§ HOW TO COMPLETE THIS TASK:
State how many lines of the entries hold the string "Natalia", and nothing more.

- Opening Delimiter -

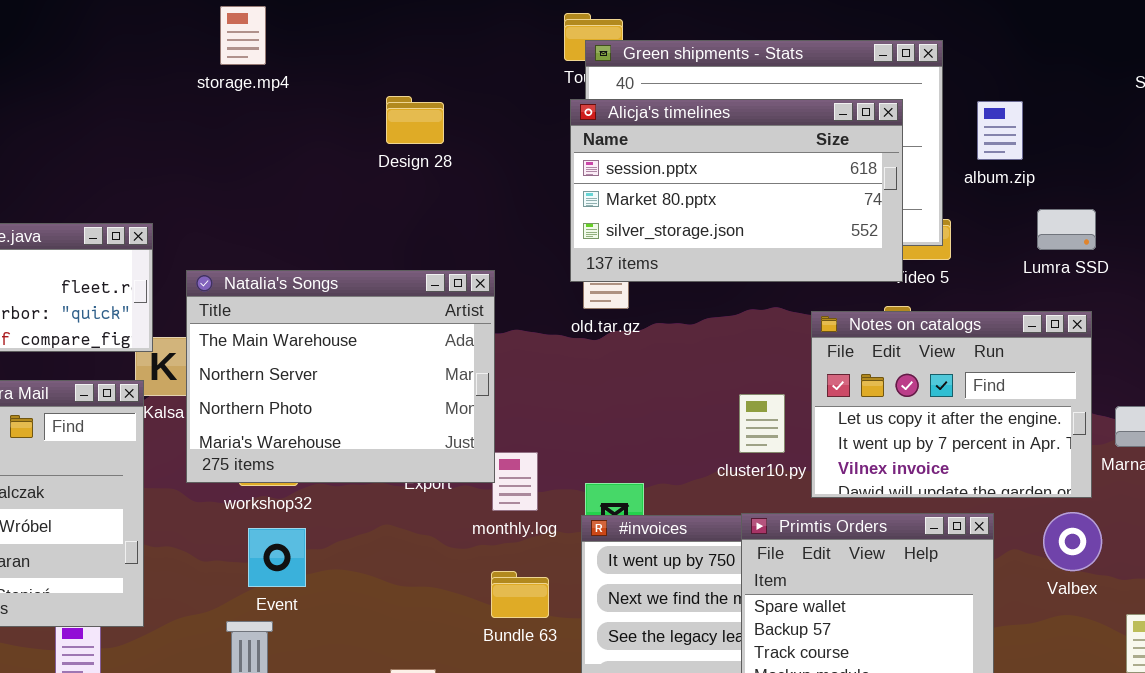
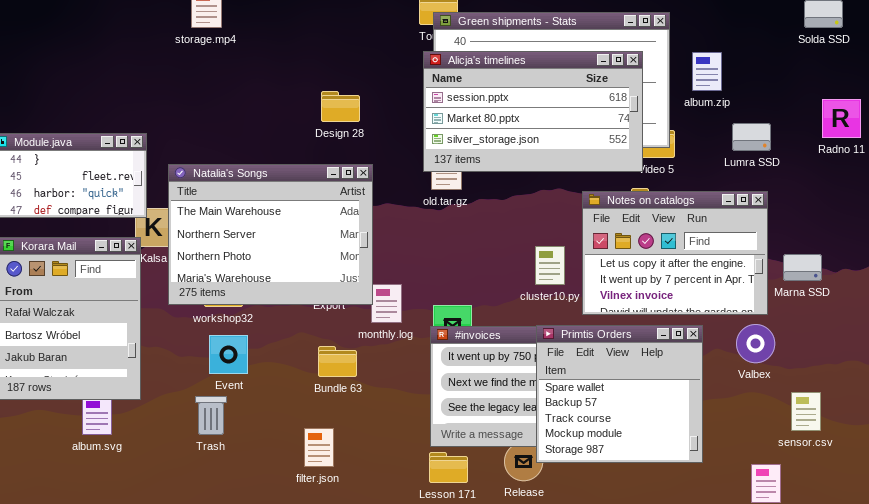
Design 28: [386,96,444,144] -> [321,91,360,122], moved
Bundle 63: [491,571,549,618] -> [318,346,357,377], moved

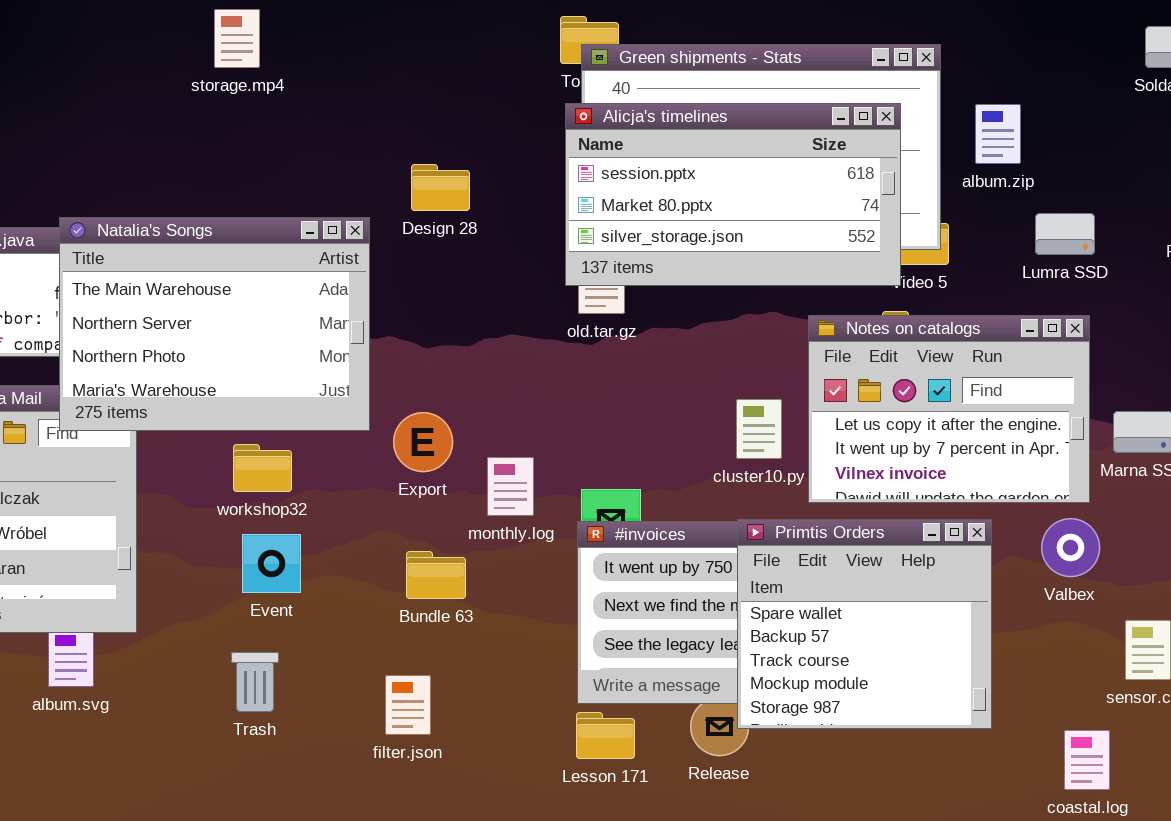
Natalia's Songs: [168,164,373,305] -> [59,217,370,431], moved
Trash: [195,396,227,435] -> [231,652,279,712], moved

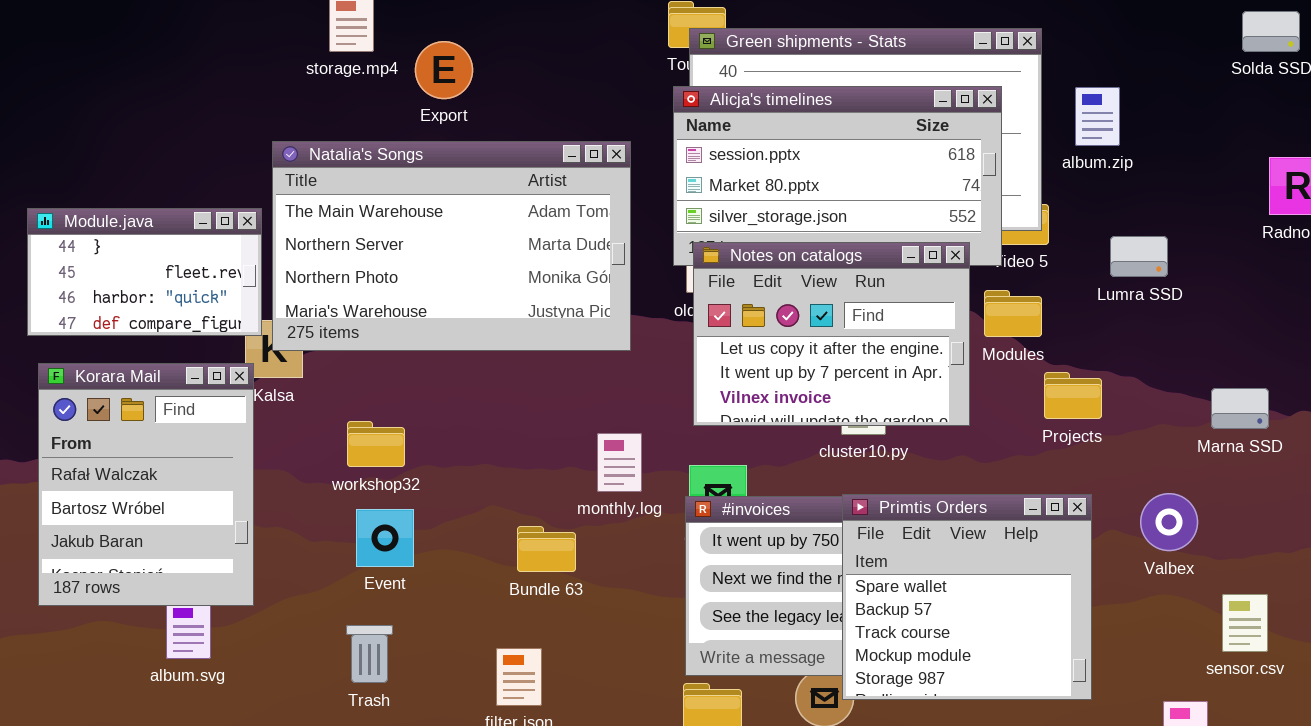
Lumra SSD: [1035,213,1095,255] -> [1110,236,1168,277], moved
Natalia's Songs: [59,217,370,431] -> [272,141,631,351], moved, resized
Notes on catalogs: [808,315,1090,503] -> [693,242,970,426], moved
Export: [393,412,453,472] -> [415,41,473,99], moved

- Closing Delimiter -

§ TASK OUTPUT:
2